_Task to carry out_. Copy exactly the lines of the records below, and only those lines, beginning with the line that contains "(579, 223) = (734, 376): red clock -> none" and ending with the line that contains "camera: 75 degrees right, 10 degrees up".

_Excerpted data_.
______________________________

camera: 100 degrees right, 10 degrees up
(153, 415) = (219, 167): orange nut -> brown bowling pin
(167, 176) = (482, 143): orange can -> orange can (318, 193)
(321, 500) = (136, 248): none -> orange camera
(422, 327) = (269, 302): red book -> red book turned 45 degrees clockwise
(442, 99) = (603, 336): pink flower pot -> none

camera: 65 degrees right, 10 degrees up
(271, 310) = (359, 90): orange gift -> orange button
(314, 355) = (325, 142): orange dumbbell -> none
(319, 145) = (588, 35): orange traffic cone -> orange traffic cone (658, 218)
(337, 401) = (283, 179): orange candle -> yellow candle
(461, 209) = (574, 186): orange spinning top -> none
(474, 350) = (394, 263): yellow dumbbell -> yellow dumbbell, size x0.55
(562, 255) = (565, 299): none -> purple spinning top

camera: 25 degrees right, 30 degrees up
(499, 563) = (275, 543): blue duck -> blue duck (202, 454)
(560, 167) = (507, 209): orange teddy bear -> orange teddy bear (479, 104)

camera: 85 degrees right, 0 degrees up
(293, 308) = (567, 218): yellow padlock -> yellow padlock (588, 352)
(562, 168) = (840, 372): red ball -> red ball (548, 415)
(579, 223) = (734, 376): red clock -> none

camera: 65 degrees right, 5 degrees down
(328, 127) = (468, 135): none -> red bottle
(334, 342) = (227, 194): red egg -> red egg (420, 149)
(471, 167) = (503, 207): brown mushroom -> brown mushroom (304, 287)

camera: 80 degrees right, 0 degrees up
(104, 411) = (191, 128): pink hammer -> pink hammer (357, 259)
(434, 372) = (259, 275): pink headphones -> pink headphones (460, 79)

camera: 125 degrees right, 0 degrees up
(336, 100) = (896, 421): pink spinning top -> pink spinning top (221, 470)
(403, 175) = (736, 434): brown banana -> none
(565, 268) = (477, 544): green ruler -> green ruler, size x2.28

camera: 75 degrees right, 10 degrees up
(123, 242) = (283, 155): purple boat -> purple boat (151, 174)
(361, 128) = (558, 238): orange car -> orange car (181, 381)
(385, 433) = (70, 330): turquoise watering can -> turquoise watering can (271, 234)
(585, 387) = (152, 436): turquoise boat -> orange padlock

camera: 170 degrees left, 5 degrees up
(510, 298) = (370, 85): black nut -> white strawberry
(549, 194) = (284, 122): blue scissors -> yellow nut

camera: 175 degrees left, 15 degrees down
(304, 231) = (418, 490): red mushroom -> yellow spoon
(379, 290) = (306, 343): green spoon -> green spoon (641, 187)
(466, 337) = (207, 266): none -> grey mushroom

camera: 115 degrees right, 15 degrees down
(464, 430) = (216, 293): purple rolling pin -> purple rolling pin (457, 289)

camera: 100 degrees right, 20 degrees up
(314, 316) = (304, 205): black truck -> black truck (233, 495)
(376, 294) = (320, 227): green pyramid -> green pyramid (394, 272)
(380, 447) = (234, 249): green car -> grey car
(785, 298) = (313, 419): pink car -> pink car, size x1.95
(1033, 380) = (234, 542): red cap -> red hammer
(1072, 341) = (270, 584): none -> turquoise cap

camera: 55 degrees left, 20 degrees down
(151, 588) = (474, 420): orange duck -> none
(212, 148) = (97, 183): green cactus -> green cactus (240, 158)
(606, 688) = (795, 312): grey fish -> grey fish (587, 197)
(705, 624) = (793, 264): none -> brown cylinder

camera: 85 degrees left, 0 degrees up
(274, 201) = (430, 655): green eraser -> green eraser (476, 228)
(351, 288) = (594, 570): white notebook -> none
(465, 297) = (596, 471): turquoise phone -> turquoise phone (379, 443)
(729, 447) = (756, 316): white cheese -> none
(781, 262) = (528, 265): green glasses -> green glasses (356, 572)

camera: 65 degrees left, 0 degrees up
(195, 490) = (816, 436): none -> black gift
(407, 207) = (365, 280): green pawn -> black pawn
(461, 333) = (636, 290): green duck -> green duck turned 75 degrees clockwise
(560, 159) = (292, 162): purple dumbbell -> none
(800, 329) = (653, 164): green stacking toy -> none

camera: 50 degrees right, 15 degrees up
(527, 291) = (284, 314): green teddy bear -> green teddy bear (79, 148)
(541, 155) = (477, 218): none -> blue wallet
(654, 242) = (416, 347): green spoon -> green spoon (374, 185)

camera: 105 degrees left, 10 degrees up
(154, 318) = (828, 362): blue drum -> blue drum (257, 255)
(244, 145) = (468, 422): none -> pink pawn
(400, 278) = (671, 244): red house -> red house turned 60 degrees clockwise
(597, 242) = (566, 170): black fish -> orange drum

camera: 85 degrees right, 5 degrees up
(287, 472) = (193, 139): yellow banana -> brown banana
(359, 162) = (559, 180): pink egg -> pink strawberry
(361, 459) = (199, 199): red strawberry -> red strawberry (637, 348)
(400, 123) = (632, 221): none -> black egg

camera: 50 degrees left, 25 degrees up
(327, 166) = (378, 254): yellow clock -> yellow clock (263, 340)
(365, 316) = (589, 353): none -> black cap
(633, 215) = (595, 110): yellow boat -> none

______________________________

_The completed task_.
(579, 223) = (734, 376): red clock -> none

camera: 65 degrees right, 5 degrees down
(328, 127) = (468, 135): none -> red bottle
(334, 342) = (227, 194): red egg -> red egg (420, 149)
(471, 167) = (503, 207): brown mushroom -> brown mushroom (304, 287)

camera: 80 degrees right, 0 degrees up
(104, 411) = (191, 128): pink hammer -> pink hammer (357, 259)
(434, 372) = (259, 275): pink headphones -> pink headphones (460, 79)

camera: 125 degrees right, 0 degrees up
(336, 100) = (896, 421): pink spinning top -> pink spinning top (221, 470)
(403, 175) = (736, 434): brown banana -> none
(565, 268) = (477, 544): green ruler -> green ruler, size x2.28

camera: 75 degrees right, 10 degrees up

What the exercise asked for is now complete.